• Problem description
Nothing but the lines from the one with "gray line: (553, 517)" through the end of the records below should be written out, and each must match word for word.

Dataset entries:
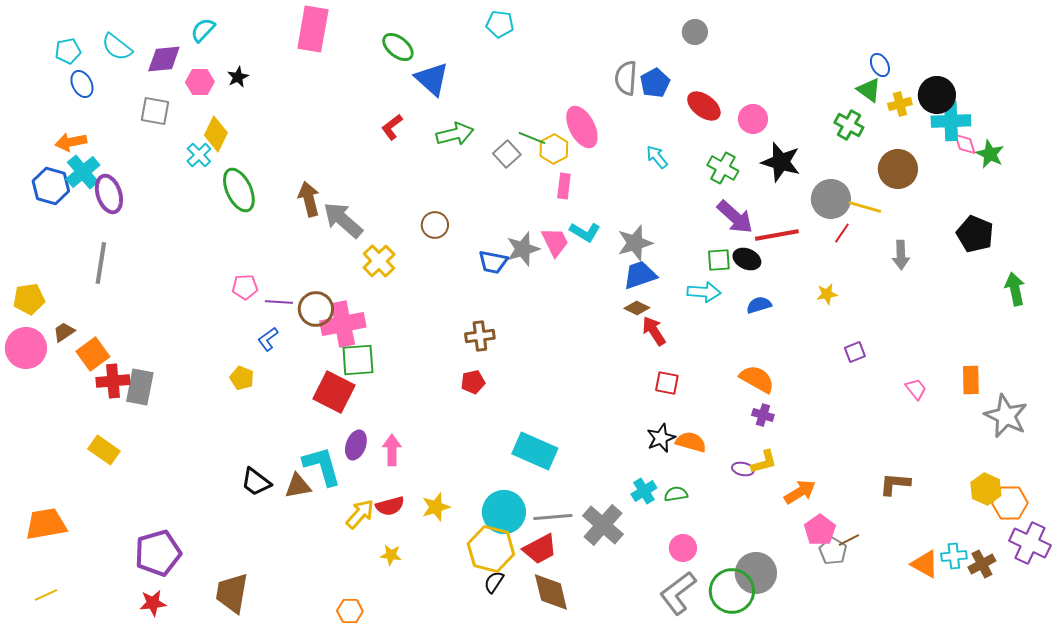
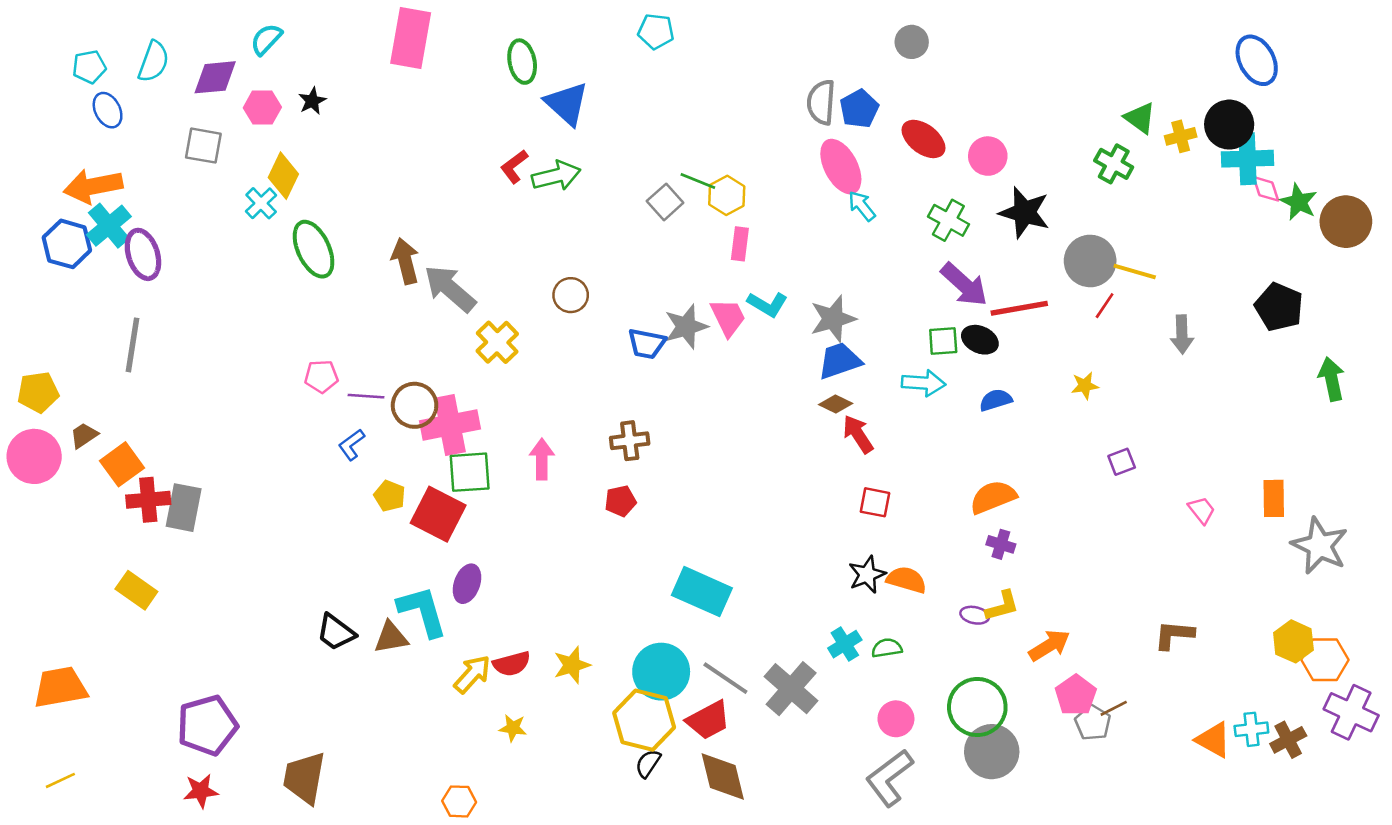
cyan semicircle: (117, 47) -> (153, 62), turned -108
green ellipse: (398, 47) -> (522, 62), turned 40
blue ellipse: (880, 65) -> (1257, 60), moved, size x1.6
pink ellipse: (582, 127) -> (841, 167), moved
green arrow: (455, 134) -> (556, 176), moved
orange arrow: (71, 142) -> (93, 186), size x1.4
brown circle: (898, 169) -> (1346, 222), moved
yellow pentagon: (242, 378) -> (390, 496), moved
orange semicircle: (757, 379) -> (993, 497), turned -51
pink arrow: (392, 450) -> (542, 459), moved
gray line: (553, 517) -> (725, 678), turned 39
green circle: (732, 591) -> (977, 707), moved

• Problem solution
gray line: (553, 517) -> (725, 678), turned 39
green circle: (732, 591) -> (977, 707), moved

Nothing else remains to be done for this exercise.